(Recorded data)
*** Block opens ***

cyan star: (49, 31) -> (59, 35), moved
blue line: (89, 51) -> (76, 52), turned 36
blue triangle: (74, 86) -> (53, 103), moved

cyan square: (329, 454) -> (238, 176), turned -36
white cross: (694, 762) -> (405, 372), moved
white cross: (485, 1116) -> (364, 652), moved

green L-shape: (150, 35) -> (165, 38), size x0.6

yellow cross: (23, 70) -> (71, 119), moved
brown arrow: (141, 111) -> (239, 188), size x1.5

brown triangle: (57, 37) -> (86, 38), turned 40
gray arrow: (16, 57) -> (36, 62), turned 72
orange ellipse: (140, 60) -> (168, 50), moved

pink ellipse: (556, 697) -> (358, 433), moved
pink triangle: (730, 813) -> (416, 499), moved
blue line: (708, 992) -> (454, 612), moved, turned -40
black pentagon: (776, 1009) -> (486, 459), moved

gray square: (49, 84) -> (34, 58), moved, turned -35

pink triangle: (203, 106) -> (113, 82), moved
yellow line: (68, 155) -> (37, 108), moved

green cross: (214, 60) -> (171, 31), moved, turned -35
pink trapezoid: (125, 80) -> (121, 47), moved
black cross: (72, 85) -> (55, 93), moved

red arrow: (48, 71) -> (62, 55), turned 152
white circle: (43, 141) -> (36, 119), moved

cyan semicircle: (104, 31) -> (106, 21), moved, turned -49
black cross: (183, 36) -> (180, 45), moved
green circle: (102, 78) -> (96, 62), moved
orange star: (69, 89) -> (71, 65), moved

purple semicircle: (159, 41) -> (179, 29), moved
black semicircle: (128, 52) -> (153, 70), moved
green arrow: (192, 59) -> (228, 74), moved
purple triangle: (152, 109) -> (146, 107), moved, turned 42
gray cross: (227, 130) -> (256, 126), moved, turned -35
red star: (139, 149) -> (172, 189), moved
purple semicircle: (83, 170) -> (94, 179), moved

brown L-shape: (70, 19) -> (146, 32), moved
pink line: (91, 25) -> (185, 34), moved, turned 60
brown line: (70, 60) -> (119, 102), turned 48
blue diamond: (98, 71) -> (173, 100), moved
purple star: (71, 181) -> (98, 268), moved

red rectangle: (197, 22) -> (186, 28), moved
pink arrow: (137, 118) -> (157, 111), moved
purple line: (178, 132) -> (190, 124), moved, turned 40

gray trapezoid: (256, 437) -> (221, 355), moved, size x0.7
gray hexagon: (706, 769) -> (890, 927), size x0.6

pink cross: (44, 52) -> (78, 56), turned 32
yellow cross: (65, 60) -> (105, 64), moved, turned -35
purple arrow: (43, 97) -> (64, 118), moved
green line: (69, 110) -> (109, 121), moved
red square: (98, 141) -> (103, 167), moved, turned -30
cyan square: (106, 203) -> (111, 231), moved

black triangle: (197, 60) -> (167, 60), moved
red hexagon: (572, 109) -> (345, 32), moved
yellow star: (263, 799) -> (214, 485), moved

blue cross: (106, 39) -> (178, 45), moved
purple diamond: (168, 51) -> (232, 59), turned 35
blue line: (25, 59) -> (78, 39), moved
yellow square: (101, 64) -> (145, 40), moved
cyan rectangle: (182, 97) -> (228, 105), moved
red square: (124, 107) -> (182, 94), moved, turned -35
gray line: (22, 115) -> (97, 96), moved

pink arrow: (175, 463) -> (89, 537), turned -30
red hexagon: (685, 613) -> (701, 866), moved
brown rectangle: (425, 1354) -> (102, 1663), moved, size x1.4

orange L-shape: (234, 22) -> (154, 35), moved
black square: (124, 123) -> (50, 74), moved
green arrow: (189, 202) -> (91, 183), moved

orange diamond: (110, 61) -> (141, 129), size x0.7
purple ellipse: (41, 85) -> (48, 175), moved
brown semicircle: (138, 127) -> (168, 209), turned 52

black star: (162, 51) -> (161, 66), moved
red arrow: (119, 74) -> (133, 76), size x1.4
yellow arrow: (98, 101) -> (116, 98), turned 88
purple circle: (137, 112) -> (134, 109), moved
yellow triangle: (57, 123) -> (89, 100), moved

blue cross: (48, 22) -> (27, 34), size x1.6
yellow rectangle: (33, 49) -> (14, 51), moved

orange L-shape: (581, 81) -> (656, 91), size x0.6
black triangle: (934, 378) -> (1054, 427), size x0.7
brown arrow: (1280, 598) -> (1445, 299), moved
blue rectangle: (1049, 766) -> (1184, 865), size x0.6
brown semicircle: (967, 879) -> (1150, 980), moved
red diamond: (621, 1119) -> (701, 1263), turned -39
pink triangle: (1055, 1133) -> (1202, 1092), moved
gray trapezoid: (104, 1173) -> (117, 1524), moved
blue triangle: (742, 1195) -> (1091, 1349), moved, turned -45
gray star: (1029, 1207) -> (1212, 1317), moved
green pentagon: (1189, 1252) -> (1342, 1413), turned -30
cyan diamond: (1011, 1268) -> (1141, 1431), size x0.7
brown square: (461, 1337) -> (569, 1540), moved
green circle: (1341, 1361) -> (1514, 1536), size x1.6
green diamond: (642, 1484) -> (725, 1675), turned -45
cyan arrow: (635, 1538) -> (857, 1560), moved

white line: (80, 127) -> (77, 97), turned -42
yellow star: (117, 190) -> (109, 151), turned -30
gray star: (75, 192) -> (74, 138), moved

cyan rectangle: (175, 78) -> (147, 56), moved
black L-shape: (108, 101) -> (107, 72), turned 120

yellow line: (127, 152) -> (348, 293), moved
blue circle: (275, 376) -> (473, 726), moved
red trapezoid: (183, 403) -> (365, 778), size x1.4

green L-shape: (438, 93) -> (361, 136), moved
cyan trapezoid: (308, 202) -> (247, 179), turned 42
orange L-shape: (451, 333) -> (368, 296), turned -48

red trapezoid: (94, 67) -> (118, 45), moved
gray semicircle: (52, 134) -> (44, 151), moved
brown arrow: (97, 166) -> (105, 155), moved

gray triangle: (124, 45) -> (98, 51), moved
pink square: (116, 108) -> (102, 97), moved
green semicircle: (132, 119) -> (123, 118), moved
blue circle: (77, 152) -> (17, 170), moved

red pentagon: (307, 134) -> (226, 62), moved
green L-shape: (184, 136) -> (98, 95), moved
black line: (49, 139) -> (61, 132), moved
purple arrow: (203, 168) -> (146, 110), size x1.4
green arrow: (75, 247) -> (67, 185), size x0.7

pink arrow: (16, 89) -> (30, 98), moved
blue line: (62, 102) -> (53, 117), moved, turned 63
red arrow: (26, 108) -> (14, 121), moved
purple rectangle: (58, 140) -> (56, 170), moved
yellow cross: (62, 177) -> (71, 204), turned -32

*** Block closes ***

For each line in the entries that contains the string "pentagon", make a copy.

black pentagon: (776, 1009) -> (486, 459), moved
green pentagon: (1189, 1252) -> (1342, 1413), turned -30
red pentagon: (307, 134) -> (226, 62), moved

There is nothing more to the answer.